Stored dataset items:
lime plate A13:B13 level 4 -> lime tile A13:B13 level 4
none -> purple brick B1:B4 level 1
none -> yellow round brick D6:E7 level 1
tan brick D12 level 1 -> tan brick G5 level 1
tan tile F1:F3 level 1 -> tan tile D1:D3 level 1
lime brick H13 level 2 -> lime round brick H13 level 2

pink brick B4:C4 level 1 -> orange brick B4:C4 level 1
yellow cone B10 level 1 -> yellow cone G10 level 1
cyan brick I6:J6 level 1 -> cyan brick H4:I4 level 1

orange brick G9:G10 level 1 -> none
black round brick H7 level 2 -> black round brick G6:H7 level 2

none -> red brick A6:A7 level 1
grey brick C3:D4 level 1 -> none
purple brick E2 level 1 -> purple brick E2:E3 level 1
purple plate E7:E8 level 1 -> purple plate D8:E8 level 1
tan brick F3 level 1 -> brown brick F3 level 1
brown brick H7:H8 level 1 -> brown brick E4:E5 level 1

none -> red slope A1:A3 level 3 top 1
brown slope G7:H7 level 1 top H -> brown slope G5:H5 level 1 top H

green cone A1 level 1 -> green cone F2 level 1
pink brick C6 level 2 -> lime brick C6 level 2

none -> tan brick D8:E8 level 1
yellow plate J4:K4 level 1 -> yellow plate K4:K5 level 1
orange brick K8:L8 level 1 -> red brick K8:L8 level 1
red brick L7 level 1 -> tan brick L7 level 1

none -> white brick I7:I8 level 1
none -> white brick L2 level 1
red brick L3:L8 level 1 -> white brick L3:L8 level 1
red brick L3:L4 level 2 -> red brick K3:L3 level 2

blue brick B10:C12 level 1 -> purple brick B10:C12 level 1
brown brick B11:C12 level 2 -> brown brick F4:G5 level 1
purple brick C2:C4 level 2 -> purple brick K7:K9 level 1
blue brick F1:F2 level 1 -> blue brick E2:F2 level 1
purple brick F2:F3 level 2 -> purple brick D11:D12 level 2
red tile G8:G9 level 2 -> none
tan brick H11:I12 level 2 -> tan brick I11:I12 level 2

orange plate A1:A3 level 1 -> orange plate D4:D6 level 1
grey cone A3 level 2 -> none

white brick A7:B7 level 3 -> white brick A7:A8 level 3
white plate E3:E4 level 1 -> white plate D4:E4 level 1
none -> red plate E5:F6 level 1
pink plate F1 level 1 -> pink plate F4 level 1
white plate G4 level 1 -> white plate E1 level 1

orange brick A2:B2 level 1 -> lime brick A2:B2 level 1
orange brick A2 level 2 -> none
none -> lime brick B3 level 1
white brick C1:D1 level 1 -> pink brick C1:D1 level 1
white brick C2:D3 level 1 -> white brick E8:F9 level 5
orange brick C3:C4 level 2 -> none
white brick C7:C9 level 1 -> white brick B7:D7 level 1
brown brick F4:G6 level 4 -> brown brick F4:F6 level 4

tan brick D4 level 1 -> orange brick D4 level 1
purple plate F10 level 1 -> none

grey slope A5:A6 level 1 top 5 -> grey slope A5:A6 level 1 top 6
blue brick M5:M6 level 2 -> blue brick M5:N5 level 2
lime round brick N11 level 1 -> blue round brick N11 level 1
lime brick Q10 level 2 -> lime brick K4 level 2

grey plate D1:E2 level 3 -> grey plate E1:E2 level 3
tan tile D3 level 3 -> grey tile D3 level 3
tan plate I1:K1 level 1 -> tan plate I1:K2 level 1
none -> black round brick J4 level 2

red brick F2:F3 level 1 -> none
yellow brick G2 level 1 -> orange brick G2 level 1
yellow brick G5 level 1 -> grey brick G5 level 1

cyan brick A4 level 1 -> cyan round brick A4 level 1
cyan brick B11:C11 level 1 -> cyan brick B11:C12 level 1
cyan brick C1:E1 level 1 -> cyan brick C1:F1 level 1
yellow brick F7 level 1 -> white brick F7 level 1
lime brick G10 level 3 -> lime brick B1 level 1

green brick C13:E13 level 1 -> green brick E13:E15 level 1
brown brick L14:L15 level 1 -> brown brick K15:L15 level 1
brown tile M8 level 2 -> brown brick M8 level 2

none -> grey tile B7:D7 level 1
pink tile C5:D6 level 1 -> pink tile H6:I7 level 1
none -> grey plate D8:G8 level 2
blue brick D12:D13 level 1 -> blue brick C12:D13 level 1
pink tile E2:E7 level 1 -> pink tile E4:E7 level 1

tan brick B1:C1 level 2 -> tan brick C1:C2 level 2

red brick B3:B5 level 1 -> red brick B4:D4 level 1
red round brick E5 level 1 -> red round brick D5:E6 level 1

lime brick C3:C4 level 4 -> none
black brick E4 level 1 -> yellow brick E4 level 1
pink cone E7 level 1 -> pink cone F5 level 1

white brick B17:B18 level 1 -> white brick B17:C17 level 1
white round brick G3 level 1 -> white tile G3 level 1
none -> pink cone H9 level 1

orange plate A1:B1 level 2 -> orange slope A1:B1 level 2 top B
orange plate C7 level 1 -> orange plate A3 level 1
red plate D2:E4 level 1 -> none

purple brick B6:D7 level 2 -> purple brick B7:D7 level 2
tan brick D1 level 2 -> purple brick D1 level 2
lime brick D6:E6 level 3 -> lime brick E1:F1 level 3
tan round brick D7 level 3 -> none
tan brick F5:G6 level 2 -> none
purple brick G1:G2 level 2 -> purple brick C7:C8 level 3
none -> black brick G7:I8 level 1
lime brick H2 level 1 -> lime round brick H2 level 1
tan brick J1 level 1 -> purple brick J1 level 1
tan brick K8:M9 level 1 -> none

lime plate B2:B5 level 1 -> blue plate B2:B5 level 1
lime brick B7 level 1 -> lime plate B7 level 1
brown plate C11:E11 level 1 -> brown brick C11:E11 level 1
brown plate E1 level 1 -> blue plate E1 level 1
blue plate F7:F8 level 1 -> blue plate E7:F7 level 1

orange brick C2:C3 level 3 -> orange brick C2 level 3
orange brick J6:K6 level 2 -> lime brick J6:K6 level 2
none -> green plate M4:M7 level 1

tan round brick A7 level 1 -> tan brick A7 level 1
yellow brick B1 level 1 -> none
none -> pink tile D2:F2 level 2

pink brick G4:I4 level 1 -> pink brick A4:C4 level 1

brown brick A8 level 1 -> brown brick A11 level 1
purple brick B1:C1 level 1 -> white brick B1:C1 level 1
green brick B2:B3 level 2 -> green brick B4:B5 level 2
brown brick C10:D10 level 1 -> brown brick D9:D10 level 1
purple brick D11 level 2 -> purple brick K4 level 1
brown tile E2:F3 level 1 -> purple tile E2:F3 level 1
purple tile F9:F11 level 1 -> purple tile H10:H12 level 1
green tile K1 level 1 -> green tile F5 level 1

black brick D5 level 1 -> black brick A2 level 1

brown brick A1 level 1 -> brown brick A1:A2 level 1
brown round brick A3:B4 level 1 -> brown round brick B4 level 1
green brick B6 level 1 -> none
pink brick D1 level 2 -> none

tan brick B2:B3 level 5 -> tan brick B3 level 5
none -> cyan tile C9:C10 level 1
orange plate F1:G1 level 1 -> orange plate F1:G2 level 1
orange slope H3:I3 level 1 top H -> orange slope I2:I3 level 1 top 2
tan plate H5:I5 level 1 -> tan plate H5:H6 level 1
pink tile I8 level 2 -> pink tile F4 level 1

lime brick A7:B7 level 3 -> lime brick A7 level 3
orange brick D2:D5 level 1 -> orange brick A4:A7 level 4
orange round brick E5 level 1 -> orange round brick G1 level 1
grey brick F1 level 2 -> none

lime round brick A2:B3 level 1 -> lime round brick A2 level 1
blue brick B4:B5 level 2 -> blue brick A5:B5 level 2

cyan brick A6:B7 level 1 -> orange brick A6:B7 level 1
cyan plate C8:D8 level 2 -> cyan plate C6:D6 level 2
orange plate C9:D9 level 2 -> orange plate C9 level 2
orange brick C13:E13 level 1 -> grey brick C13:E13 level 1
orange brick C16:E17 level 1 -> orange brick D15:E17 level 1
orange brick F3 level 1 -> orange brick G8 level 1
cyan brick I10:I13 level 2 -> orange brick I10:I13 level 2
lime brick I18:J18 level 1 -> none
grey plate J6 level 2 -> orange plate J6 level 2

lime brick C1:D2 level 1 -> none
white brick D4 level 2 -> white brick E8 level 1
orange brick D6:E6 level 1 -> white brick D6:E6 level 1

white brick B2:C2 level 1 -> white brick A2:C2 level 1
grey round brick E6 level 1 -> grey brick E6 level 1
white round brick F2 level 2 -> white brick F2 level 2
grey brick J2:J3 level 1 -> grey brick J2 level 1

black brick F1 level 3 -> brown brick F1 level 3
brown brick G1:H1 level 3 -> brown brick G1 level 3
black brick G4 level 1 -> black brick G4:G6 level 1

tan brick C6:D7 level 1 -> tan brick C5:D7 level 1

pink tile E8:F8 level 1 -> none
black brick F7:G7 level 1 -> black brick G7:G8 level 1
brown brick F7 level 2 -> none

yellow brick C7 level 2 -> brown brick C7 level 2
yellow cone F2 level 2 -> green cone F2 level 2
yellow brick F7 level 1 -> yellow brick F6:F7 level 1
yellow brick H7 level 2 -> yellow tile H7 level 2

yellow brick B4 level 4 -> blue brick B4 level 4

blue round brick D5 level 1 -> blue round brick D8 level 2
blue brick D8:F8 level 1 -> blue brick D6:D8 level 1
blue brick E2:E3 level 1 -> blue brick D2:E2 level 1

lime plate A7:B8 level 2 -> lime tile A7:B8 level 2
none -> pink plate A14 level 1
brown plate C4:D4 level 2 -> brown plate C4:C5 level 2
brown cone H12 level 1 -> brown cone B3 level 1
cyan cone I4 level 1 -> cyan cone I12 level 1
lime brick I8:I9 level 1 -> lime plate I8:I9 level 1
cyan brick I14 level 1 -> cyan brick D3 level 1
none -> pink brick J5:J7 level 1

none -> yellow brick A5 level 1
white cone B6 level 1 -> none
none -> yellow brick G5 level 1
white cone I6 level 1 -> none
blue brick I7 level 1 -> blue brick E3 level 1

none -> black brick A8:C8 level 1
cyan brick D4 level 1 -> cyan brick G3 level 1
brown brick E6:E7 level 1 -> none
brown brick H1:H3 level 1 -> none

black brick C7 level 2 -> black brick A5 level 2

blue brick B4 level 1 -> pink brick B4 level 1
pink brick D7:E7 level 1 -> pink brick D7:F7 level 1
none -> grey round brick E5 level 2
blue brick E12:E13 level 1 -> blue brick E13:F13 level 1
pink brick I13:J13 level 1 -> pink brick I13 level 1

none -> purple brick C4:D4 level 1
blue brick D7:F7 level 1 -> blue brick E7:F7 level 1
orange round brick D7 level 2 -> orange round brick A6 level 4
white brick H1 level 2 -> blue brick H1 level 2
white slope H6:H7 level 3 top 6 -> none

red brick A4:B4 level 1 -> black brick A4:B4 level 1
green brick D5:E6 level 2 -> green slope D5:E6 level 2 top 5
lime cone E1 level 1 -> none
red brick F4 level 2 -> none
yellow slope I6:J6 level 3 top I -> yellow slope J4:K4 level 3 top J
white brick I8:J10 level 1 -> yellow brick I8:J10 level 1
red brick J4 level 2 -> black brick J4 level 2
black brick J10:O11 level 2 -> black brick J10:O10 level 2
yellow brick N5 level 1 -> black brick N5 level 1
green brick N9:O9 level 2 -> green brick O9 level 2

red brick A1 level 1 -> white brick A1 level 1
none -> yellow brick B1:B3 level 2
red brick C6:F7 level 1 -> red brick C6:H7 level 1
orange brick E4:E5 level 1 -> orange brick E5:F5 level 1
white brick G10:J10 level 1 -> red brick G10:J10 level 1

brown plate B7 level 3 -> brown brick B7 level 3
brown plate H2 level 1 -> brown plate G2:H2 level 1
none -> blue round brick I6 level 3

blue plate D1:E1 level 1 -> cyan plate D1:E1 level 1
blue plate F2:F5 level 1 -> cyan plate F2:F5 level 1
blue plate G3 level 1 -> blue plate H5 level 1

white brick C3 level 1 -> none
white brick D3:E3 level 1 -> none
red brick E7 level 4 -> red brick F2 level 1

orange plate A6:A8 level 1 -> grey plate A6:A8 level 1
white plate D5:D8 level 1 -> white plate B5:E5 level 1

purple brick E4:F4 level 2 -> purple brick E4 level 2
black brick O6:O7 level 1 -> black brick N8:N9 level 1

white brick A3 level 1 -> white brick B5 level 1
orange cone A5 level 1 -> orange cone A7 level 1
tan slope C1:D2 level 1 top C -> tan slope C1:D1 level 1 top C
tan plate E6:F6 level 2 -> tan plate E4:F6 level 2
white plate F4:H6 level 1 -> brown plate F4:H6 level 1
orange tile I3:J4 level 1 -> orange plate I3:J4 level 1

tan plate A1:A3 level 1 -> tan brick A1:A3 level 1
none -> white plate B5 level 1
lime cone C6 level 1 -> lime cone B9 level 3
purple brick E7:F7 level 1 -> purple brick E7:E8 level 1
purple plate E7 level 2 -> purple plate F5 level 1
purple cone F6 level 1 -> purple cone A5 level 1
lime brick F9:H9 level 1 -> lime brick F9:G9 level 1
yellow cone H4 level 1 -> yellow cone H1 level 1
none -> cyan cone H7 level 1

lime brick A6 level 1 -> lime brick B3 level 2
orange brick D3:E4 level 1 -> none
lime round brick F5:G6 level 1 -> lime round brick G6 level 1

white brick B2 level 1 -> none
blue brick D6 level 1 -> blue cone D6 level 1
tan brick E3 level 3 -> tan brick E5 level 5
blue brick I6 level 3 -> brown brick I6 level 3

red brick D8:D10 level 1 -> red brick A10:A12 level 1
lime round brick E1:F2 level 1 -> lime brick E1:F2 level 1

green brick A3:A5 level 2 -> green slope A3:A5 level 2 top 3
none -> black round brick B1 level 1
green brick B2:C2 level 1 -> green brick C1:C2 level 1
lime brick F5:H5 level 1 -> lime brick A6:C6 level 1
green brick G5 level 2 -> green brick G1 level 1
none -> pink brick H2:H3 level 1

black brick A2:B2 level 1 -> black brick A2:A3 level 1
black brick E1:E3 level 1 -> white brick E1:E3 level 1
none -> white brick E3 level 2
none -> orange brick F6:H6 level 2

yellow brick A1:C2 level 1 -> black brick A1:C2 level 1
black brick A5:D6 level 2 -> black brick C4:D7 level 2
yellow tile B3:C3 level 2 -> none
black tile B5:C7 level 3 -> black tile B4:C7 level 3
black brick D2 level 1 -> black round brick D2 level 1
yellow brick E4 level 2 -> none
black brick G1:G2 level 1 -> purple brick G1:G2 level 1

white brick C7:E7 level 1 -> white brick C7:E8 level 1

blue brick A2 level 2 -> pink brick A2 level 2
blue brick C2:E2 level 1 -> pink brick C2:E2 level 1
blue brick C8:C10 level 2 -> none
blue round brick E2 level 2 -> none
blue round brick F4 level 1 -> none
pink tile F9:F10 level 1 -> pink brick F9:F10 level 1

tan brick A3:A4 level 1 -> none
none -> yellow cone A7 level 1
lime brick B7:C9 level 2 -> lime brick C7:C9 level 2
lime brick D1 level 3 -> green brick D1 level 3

Task to complete
Show the lines above that include "slope".

Solution for this problem
none -> red slope A1:A3 level 3 top 1
brown slope G7:H7 level 1 top H -> brown slope G5:H5 level 1 top H
grey slope A5:A6 level 1 top 5 -> grey slope A5:A6 level 1 top 6
orange plate A1:B1 level 2 -> orange slope A1:B1 level 2 top B
orange slope H3:I3 level 1 top H -> orange slope I2:I3 level 1 top 2
white slope H6:H7 level 3 top 6 -> none
green brick D5:E6 level 2 -> green slope D5:E6 level 2 top 5
yellow slope I6:J6 level 3 top I -> yellow slope J4:K4 level 3 top J
tan slope C1:D2 level 1 top C -> tan slope C1:D1 level 1 top C
green brick A3:A5 level 2 -> green slope A3:A5 level 2 top 3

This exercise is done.